**What needs to be done**: Print this span of the material below exactly: the line with "IC5 pin QE: DGND -> none", the line with "TP3: none -> test point (PUMP2)", and every line between them, but nothing else.

**Extracted information**:
::::::::

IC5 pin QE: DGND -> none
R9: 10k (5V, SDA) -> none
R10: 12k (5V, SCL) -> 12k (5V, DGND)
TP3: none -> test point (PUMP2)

::::::::

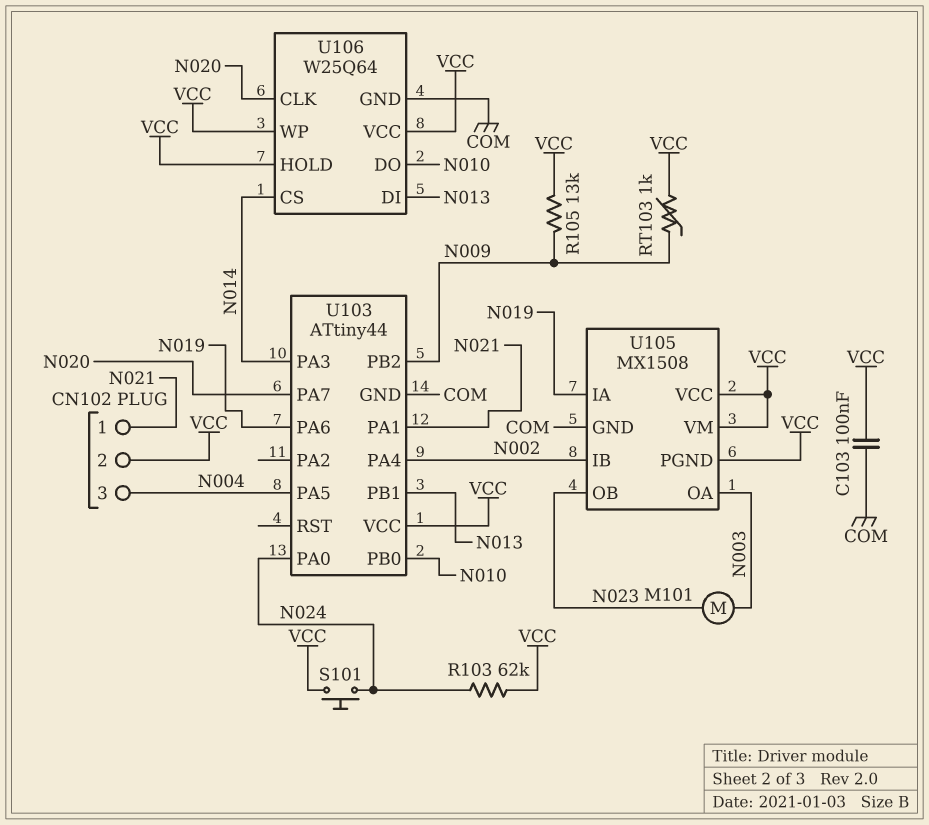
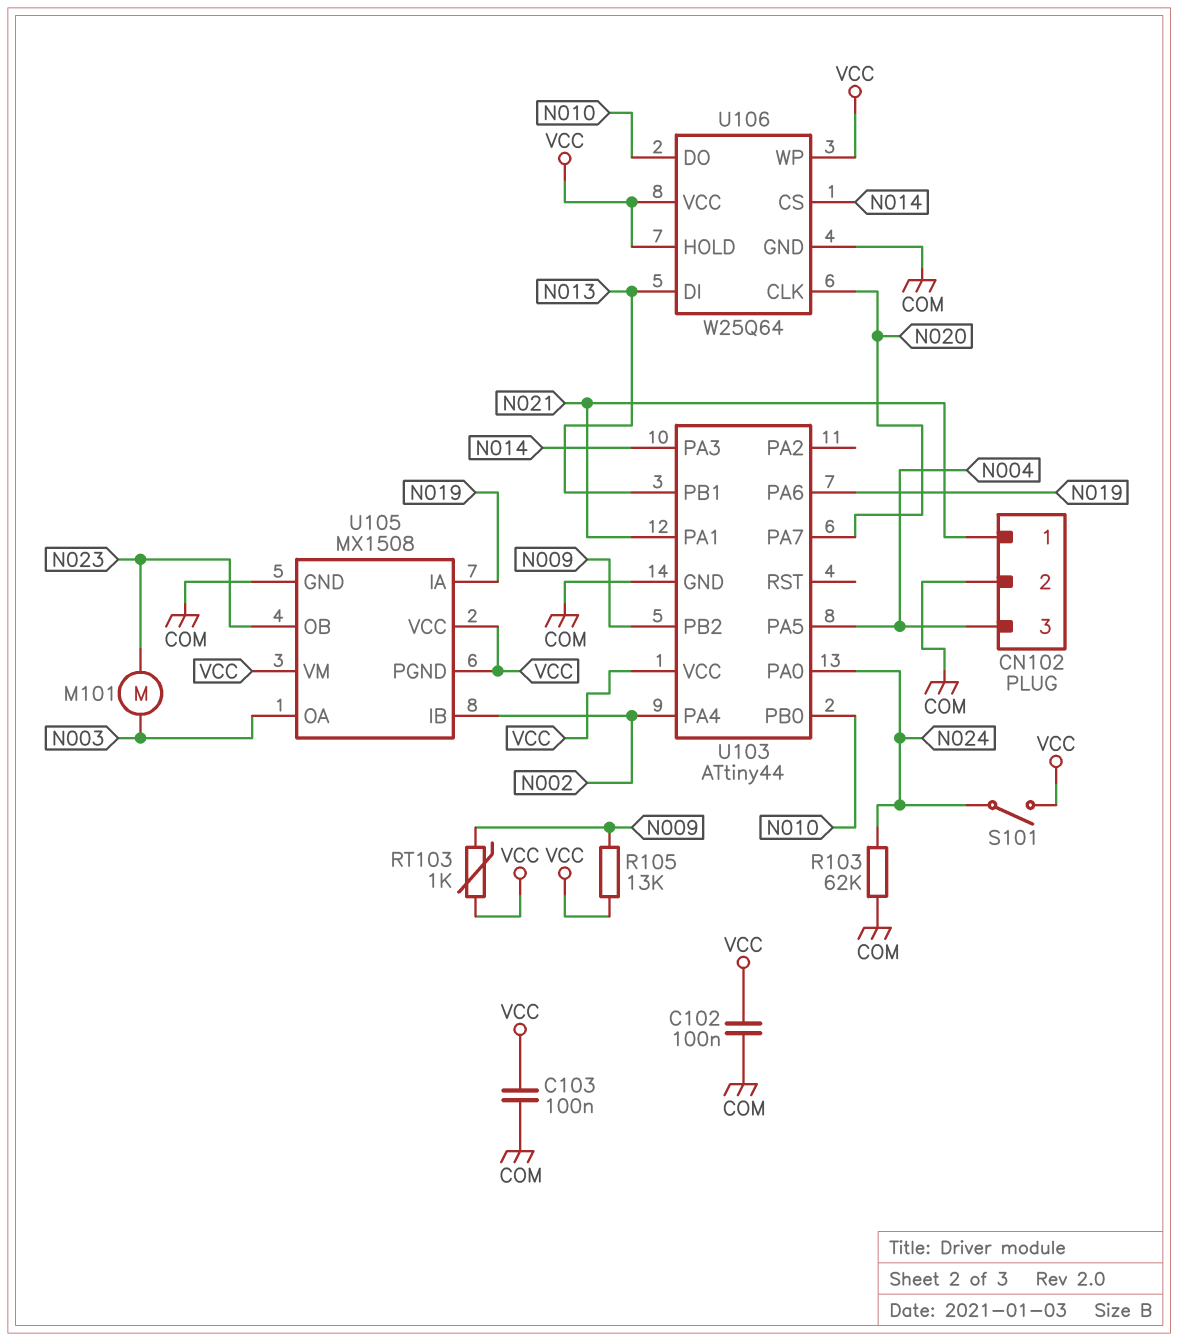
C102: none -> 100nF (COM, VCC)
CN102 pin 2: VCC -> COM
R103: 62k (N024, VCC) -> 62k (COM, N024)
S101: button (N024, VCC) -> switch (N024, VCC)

::::::::

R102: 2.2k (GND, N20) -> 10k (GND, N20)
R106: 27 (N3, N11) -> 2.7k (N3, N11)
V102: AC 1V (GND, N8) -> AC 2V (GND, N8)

::::::::

**Exercise output**:
IC5 pin QE: DGND -> none
R9: 10k (5V, SDA) -> none
R10: 12k (5V, SCL) -> 12k (5V, DGND)
TP3: none -> test point (PUMP2)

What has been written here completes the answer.